__Records shown__:
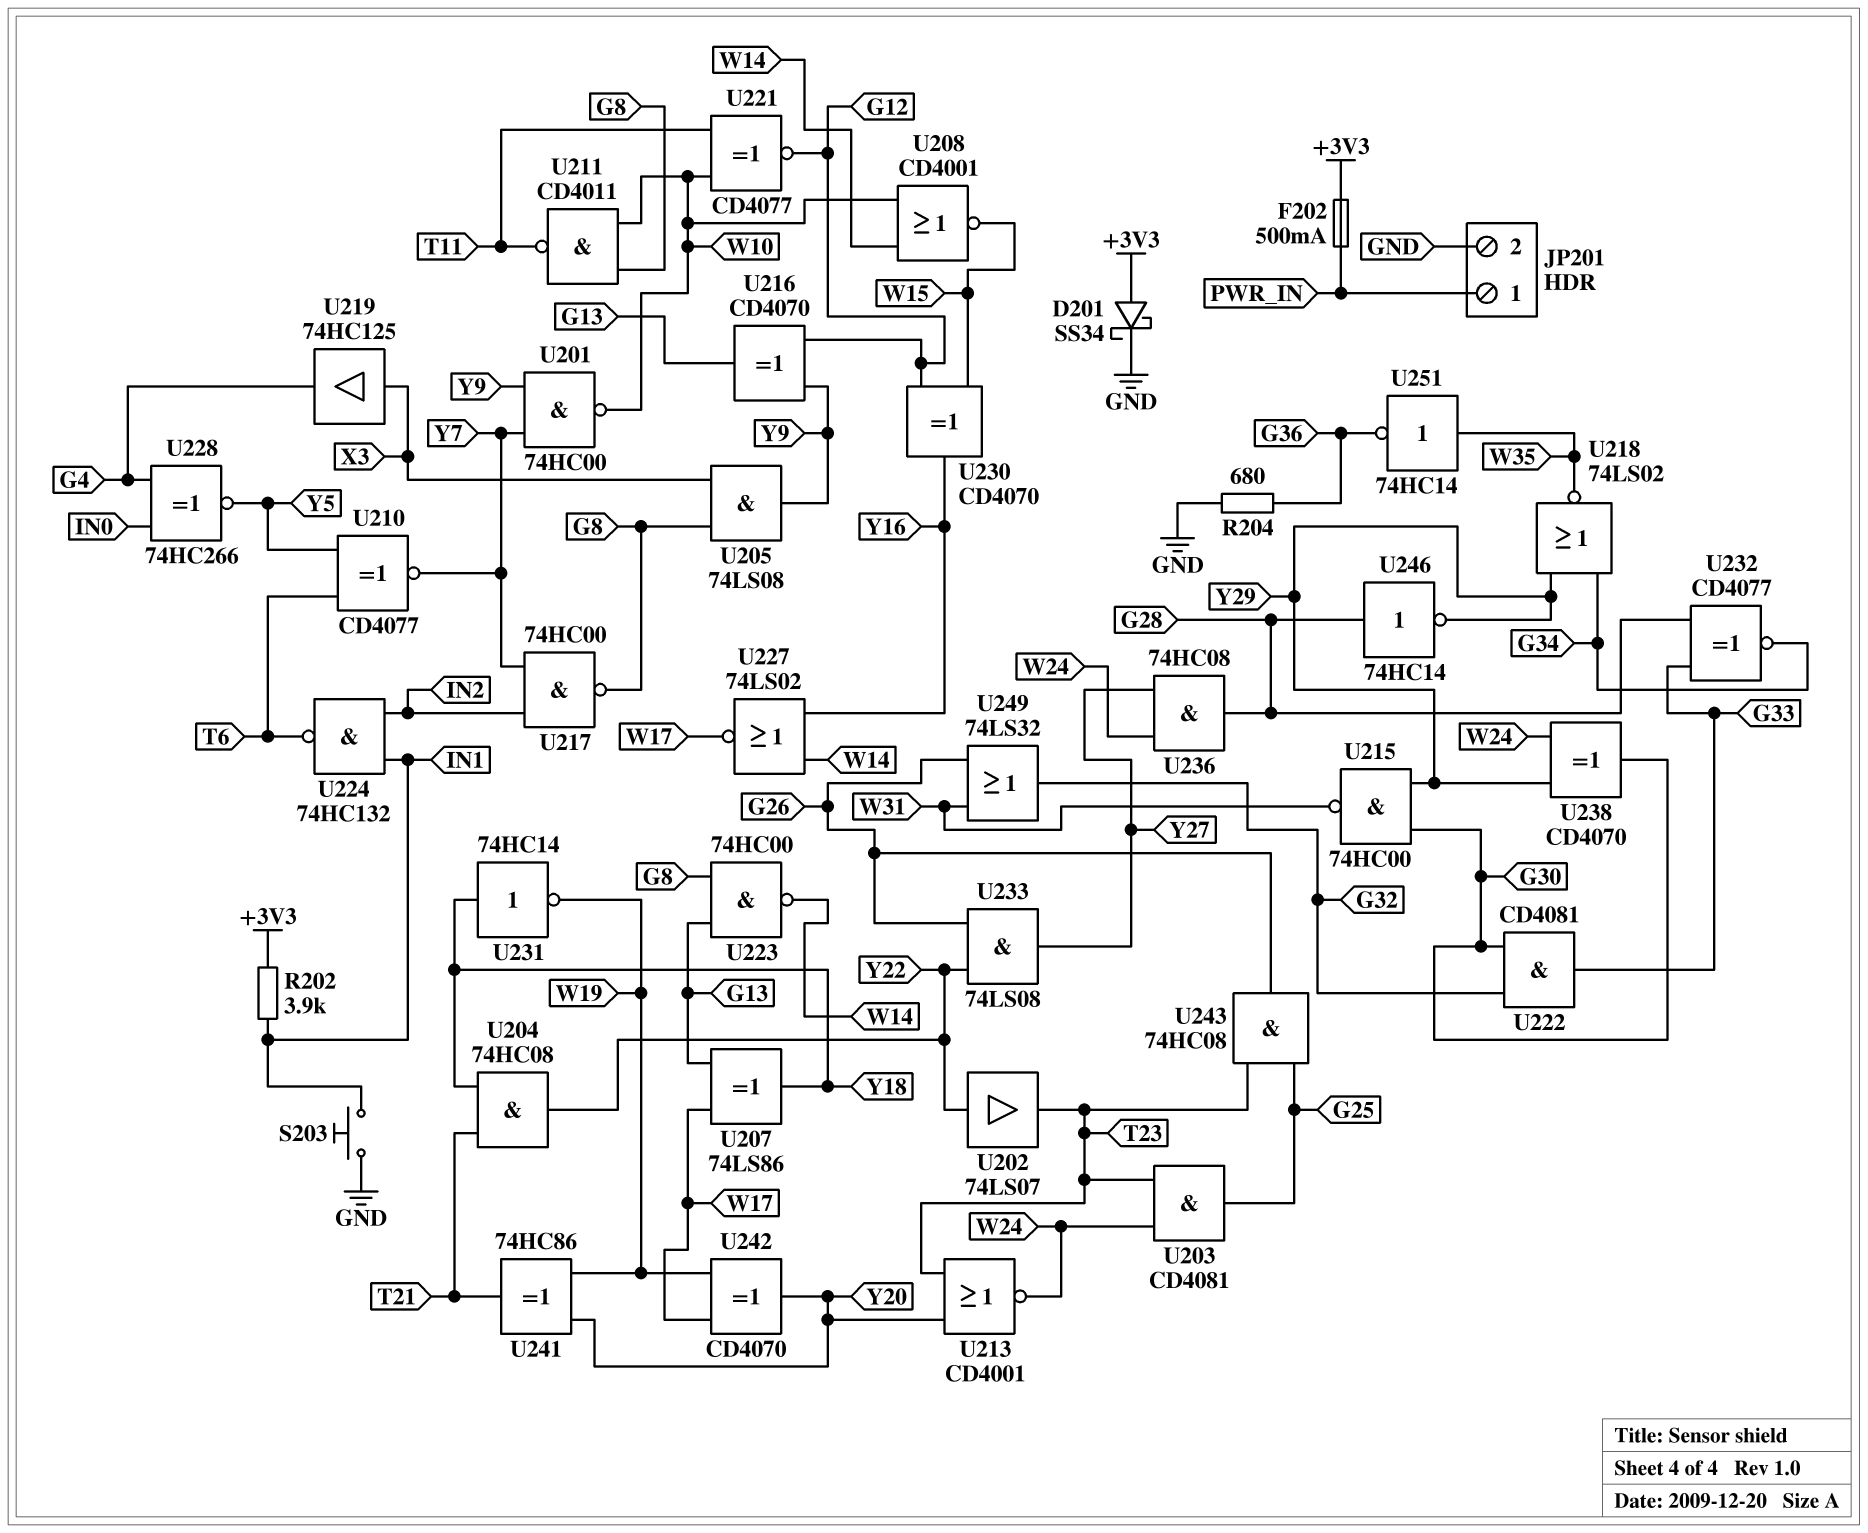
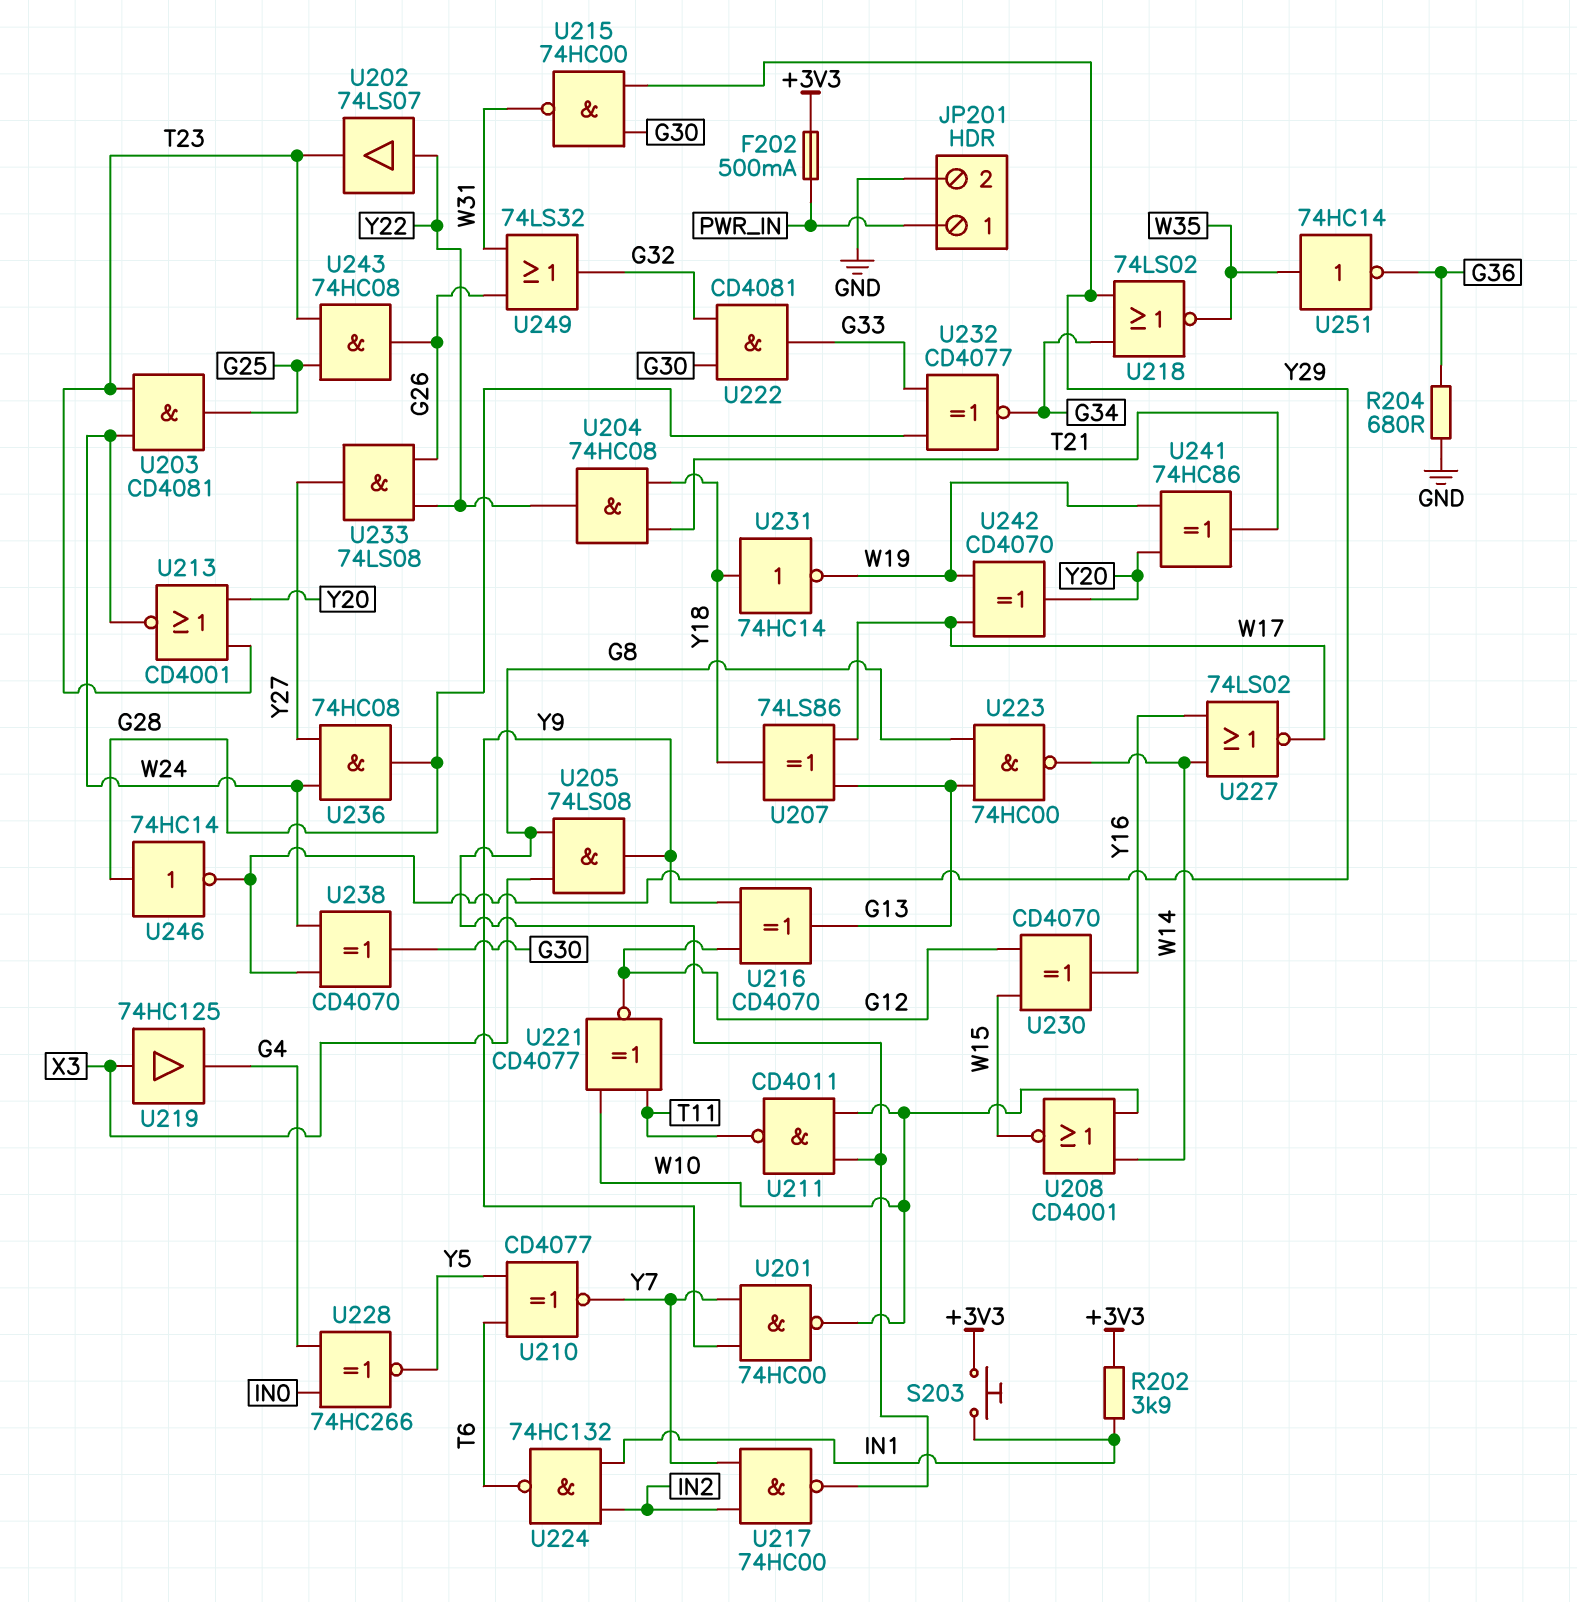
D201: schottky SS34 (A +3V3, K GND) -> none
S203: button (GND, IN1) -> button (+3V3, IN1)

---

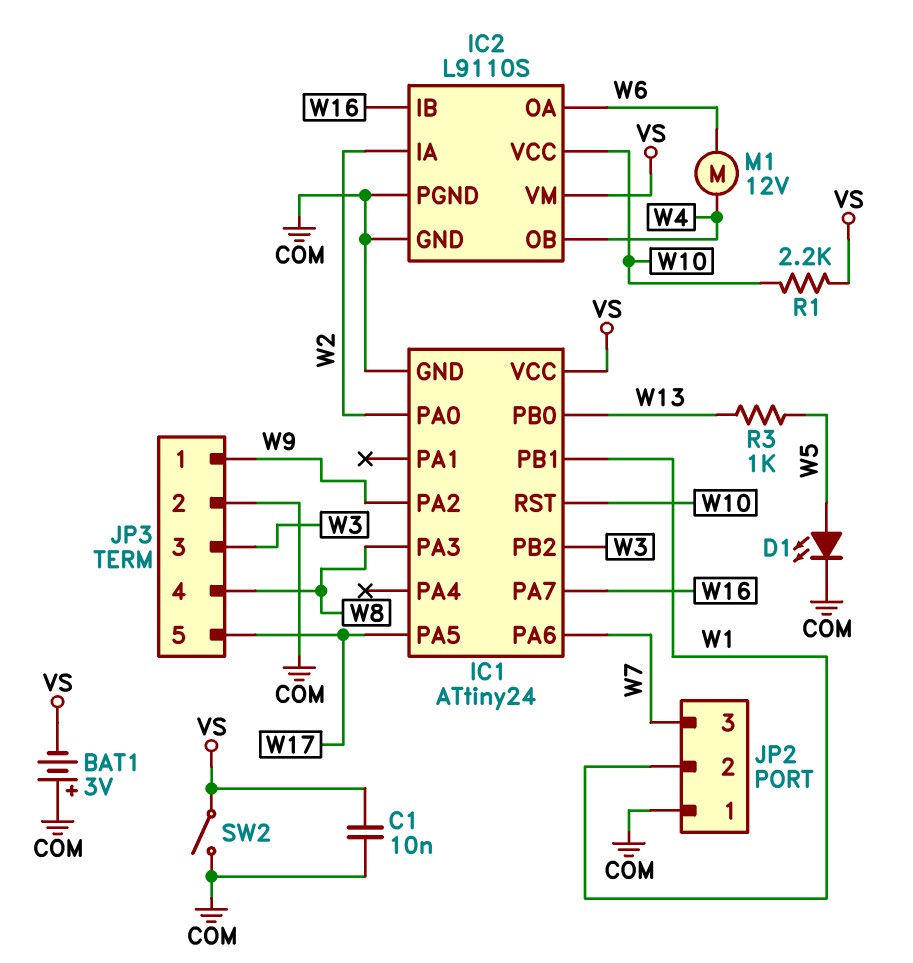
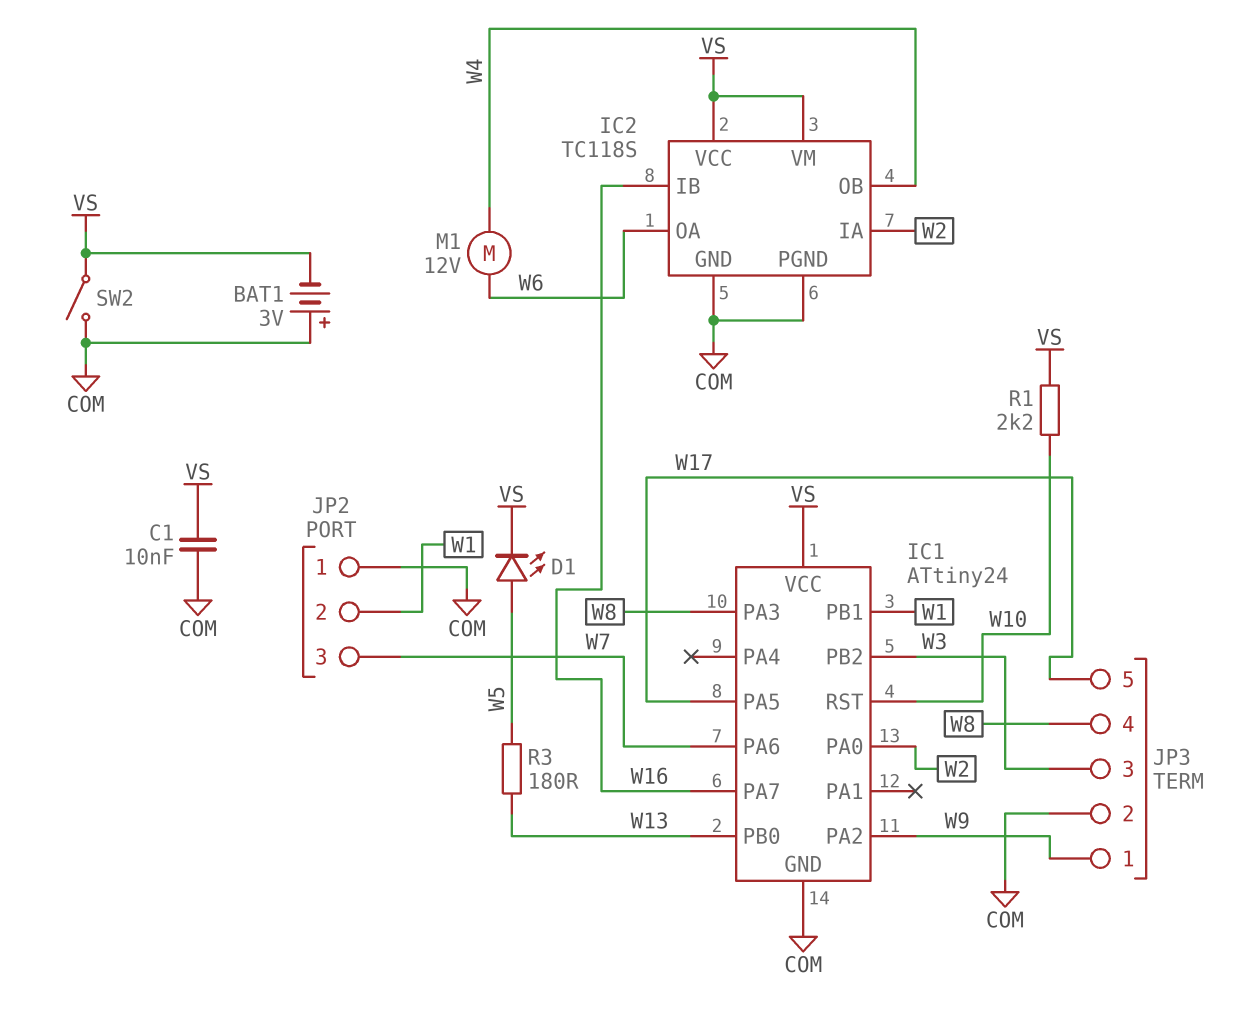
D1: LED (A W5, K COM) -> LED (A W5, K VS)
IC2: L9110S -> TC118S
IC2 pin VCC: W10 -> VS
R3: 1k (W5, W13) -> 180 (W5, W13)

---

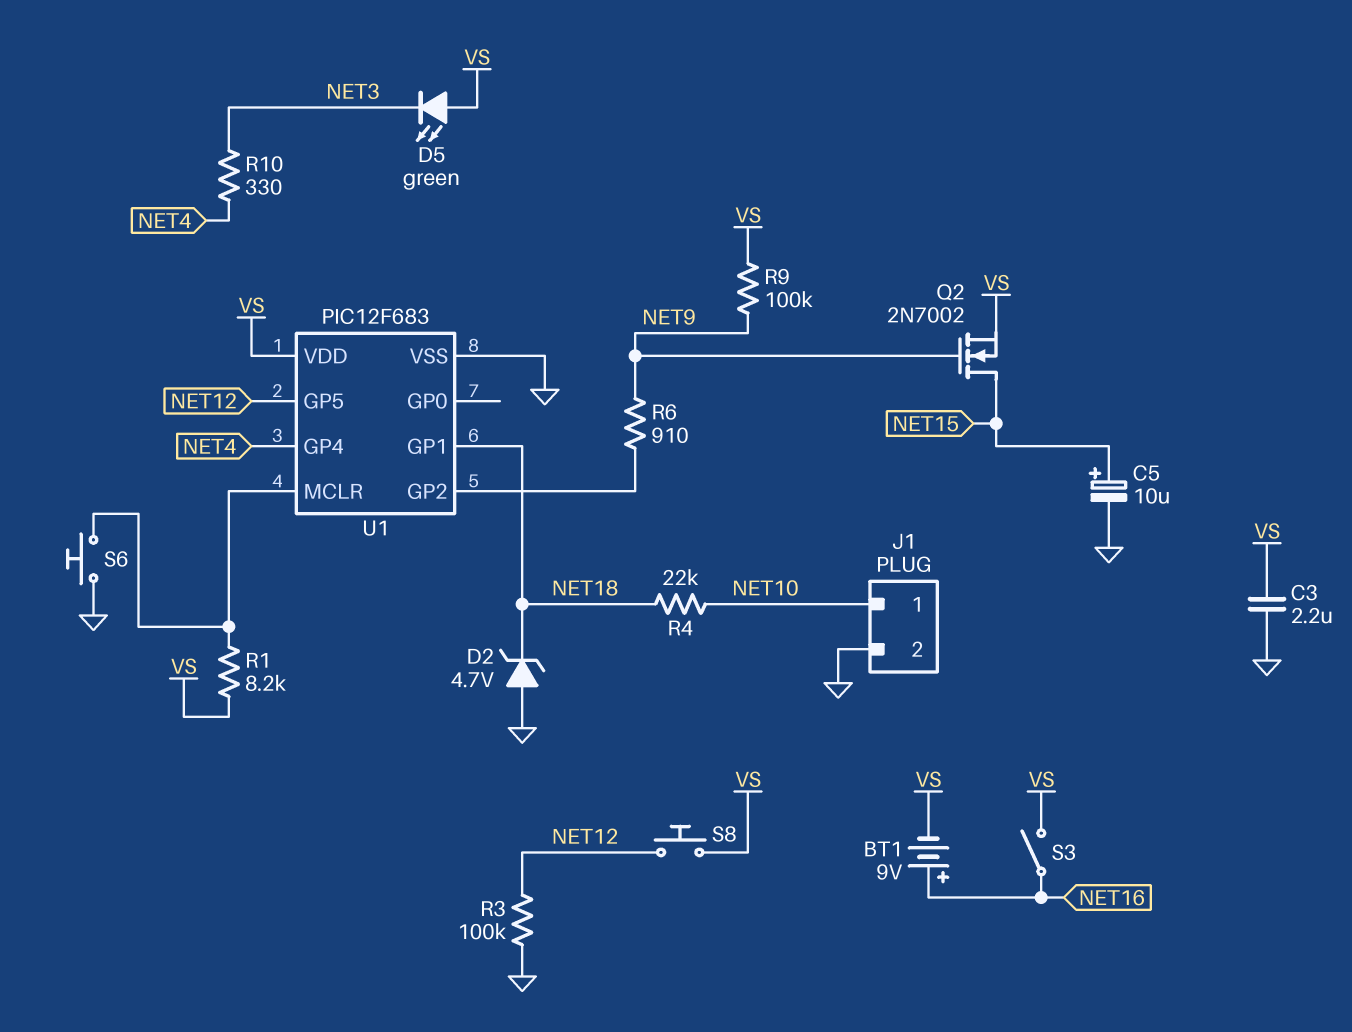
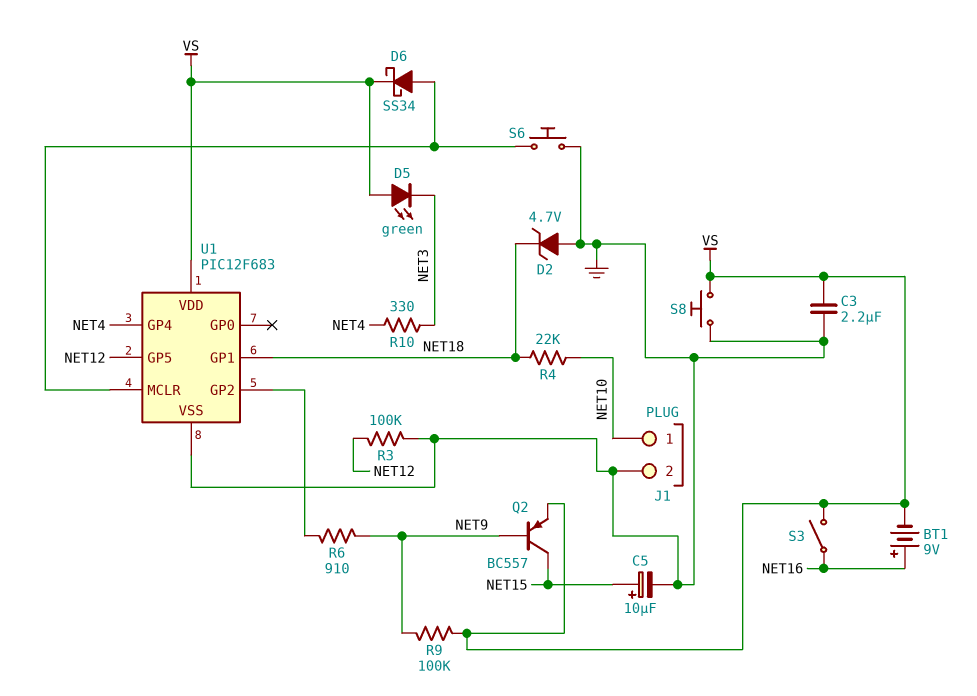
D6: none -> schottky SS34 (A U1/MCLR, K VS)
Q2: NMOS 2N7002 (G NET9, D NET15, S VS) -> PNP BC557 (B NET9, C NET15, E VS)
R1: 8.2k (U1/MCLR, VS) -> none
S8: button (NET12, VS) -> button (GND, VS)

__What you should do__:
Each line in the entries above, starting at the line with "IC2: L9110S -> TC118S" and ending at the line with "R3: 1k (W5, W13) -> 180 (W5, W13)", is to be printed exactly, and only those lines.

__Output for this task__:
IC2: L9110S -> TC118S
IC2 pin VCC: W10 -> VS
R3: 1k (W5, W13) -> 180 (W5, W13)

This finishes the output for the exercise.